ACTION ITEM
In the listing that follows, count every line holding the word "button" and give only the count.

LISTED RECORDS
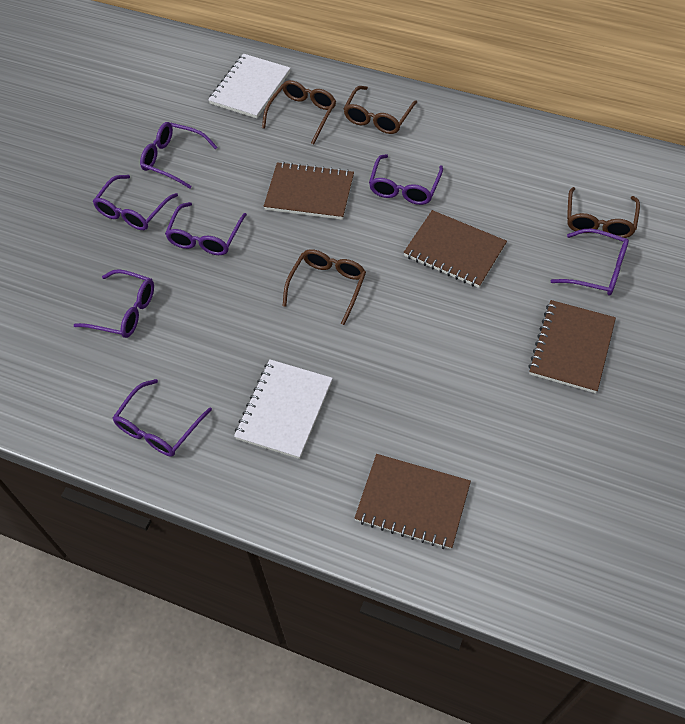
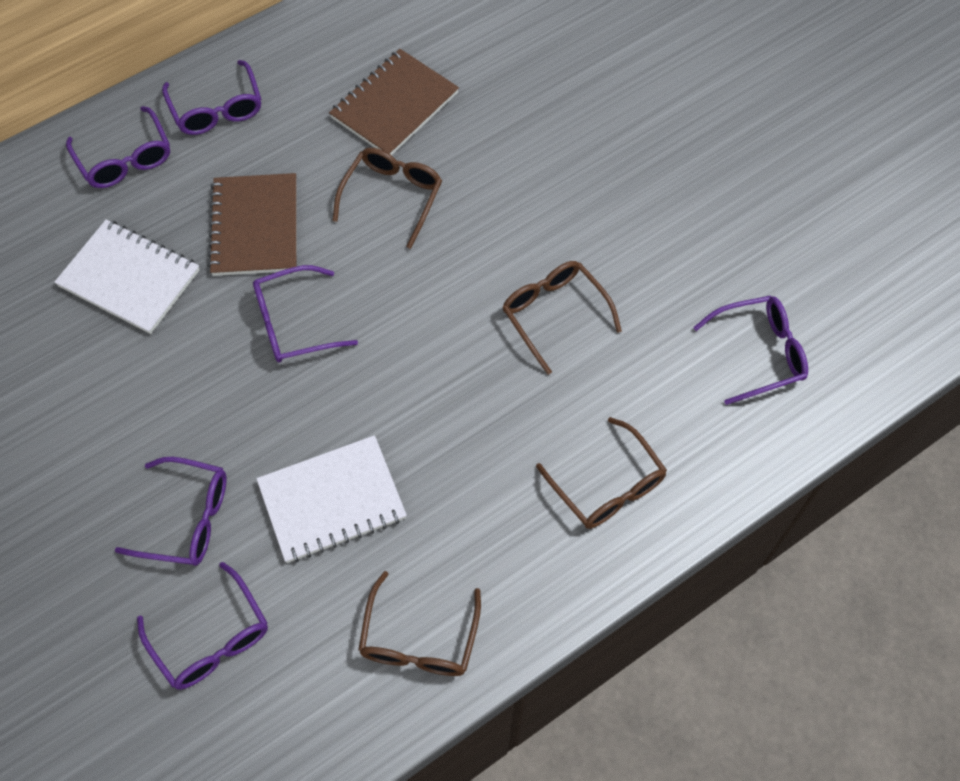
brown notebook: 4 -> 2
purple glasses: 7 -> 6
...
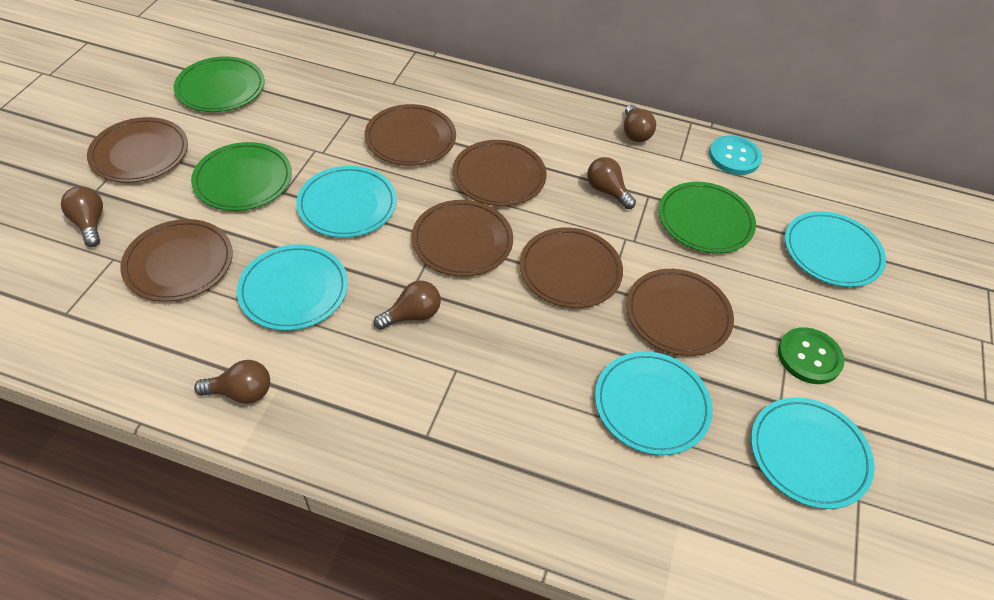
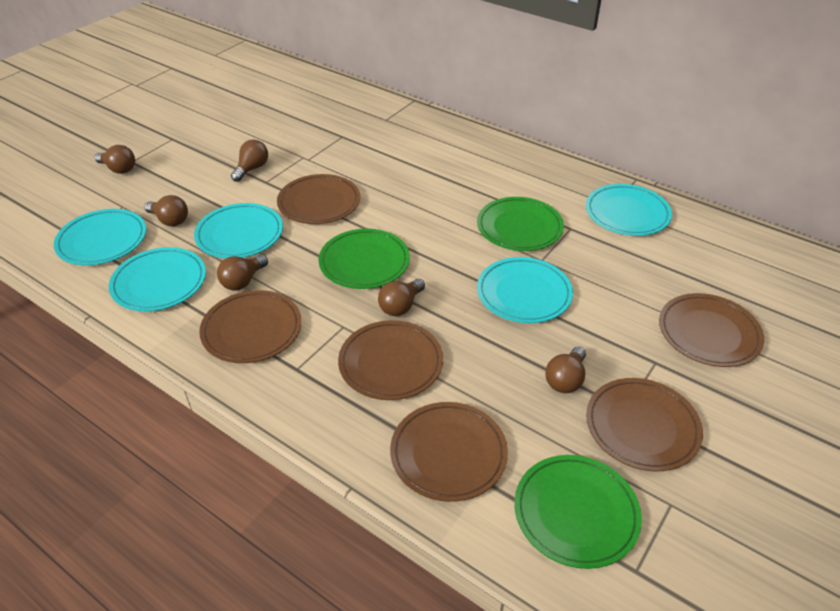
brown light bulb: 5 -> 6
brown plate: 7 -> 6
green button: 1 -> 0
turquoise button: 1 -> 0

RESPONSE AREA
2